* Work to complete
If a record below holds a picture, drop the picture and restate everything else word for word.

--

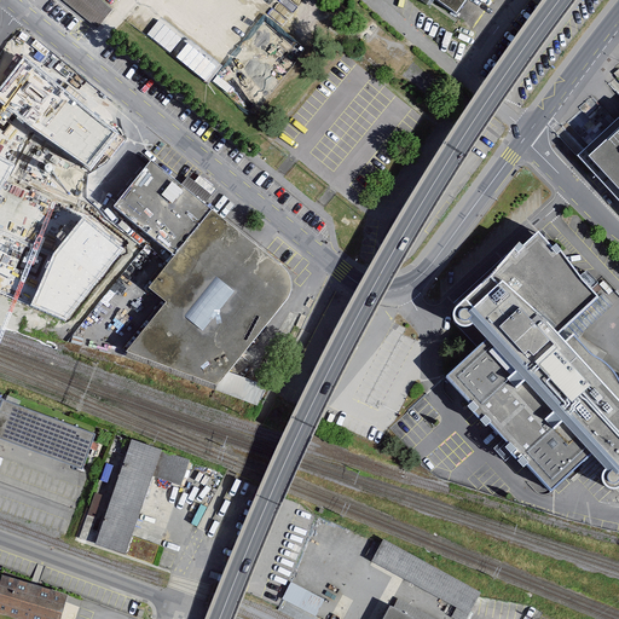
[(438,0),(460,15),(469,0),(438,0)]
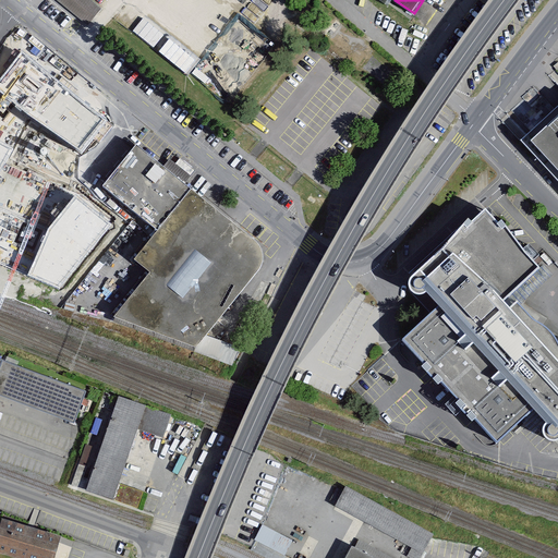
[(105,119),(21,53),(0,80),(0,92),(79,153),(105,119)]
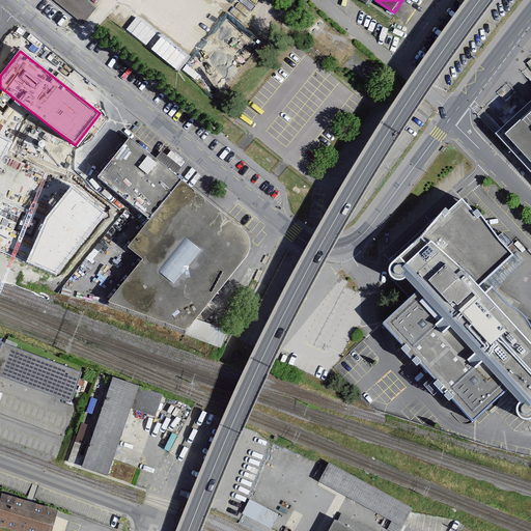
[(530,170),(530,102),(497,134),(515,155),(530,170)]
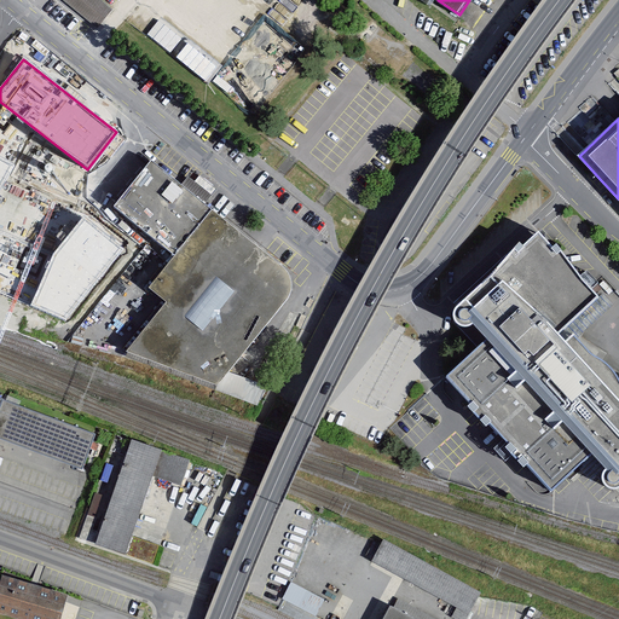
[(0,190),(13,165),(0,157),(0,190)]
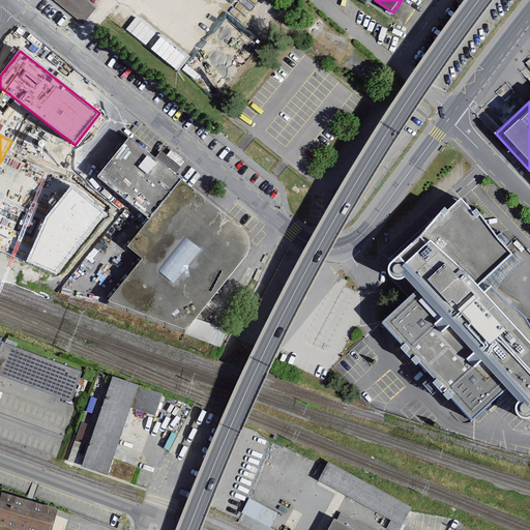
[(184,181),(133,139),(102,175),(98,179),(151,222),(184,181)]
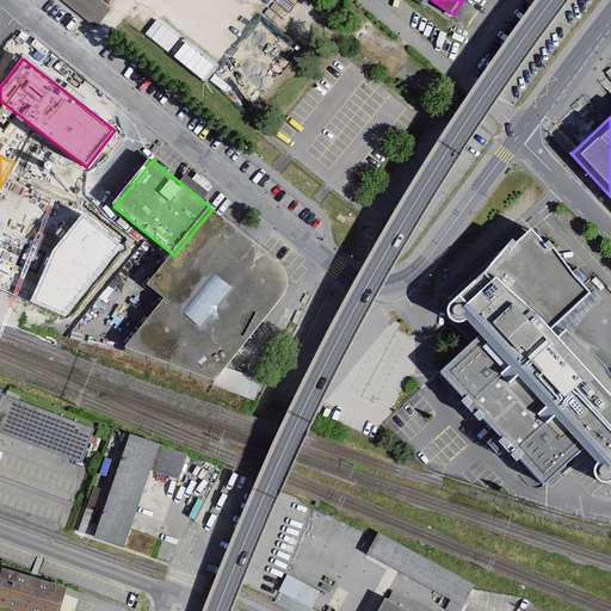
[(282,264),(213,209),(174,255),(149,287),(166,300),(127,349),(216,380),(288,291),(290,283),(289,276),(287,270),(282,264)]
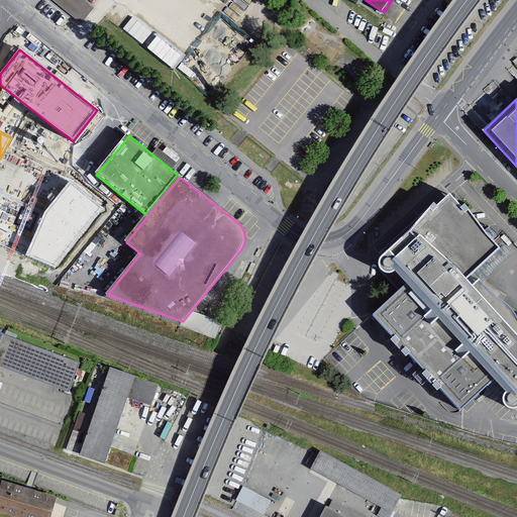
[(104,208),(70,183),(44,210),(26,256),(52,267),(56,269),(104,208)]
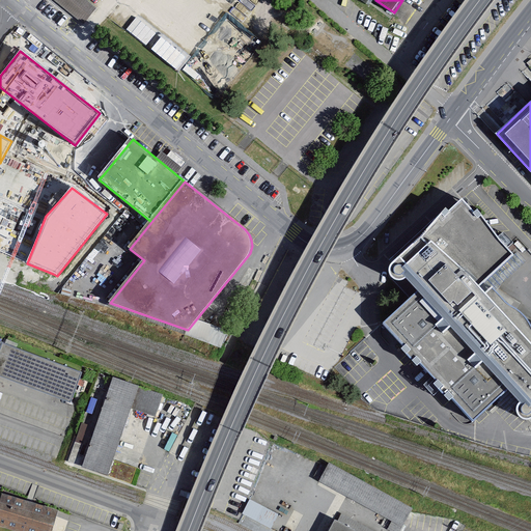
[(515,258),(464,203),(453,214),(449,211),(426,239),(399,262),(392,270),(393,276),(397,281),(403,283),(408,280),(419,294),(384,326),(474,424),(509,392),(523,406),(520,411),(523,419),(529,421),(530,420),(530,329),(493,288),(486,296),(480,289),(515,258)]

--

* Response to this exercise
[(438,0),(460,15),(469,0),(438,0)]
[(105,119),(21,53),(0,80),(0,92),(79,153),(105,119)]
[(530,170),(530,102),(497,134),(515,155),(530,170)]
[(0,190),(13,165),(0,157),(0,190)]
[(184,181),(133,139),(102,175),(98,179),(151,222),(184,181)]
[(282,264),(213,209),(174,255),(149,287),(166,300),(127,349),(216,380),(288,291),(290,283),(289,276),(287,270),(282,264)]
[(104,208),(70,183),(44,210),(26,256),(52,267),(56,269),(104,208)]
[(515,258),(464,203),(453,214),(449,211),(426,239),(399,262),(392,270),(393,276),(397,281),(403,283),(408,280),(419,294),(384,326),(474,424),(509,392),(523,406),(520,411),(523,419),(529,421),(530,420),(530,329),(493,288),(486,296),(480,289),(515,258)]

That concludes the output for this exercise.